Exercise input:

#####

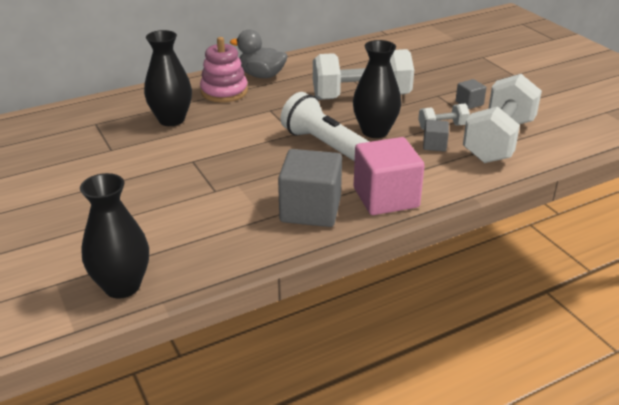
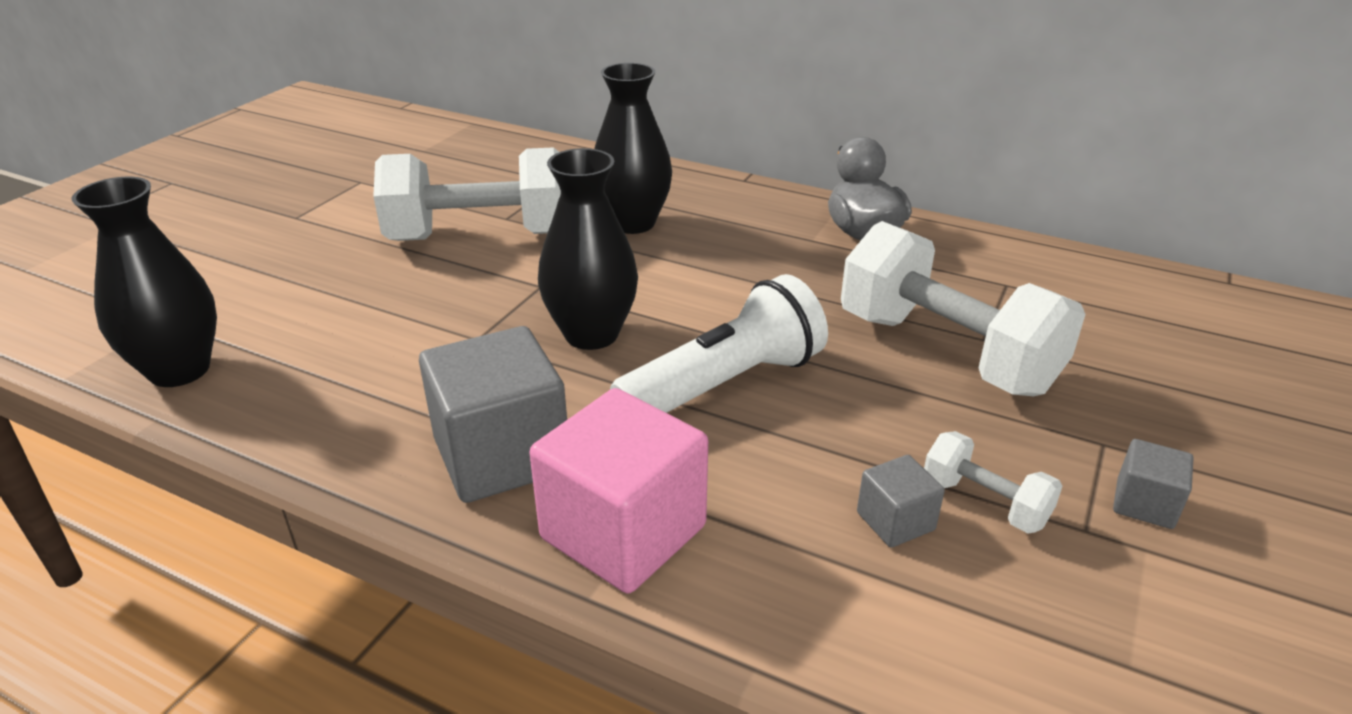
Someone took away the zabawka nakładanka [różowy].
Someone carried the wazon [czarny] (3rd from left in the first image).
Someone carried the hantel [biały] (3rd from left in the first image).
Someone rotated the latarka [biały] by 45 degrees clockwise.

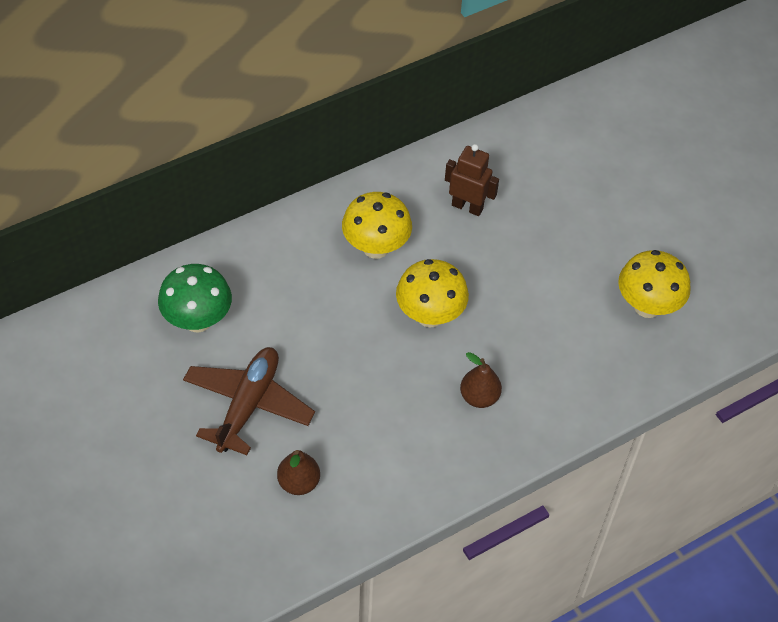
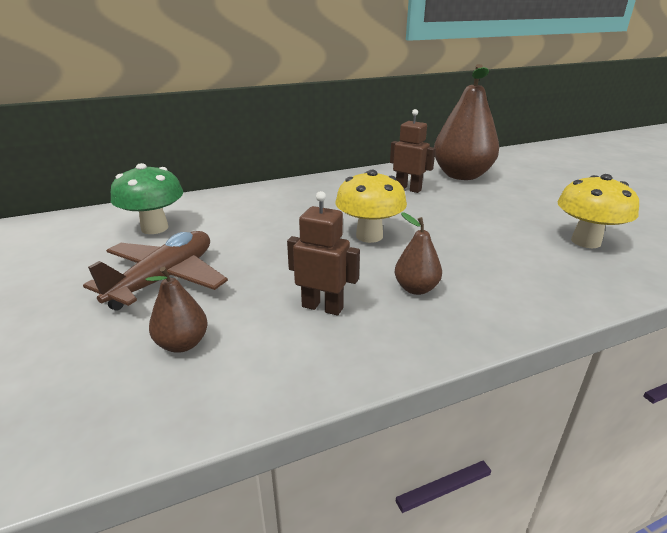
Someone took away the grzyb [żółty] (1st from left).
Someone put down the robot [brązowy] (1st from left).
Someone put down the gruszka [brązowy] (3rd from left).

#####

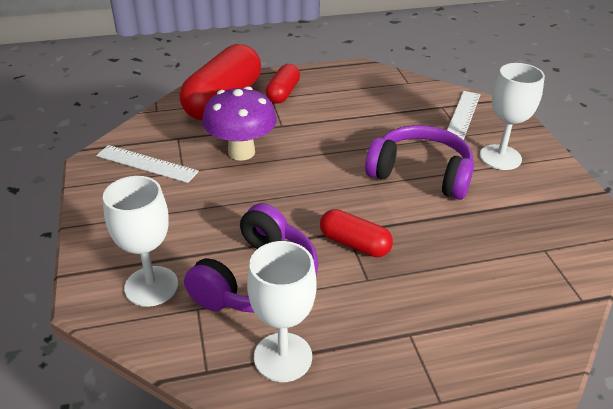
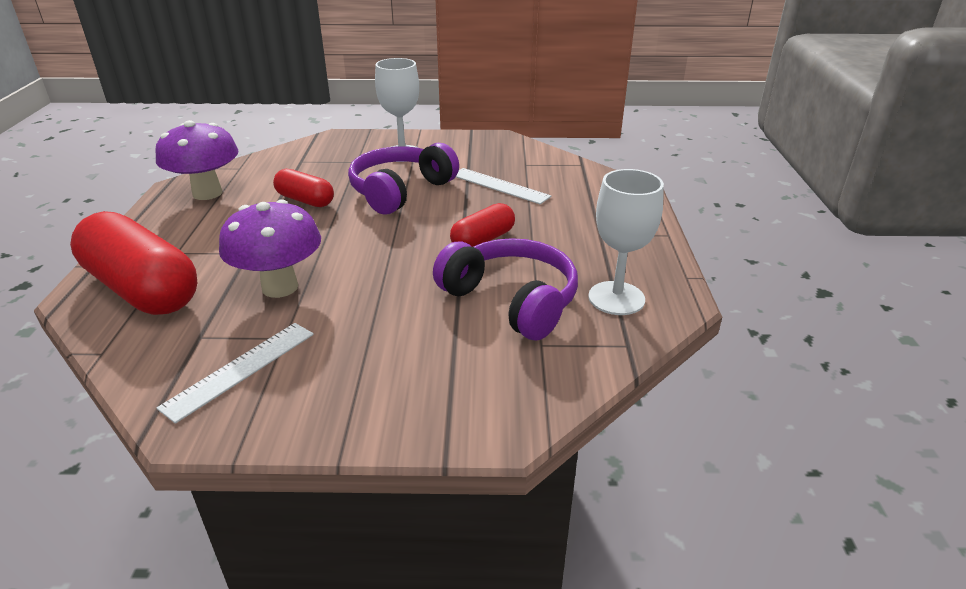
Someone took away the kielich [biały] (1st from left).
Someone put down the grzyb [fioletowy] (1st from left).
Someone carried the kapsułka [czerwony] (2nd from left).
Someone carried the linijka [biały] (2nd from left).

#####

What the task requires:
Within the data above, the span starting at the line containing "Someone put down the robot" and ending at the line containing "Someone put down the gruszka" is to be retyped exactly, with no other lines.

Result:
Someone put down the robot [brązowy] (1st from left).
Someone put down the gruszka [brązowy] (3rd from left).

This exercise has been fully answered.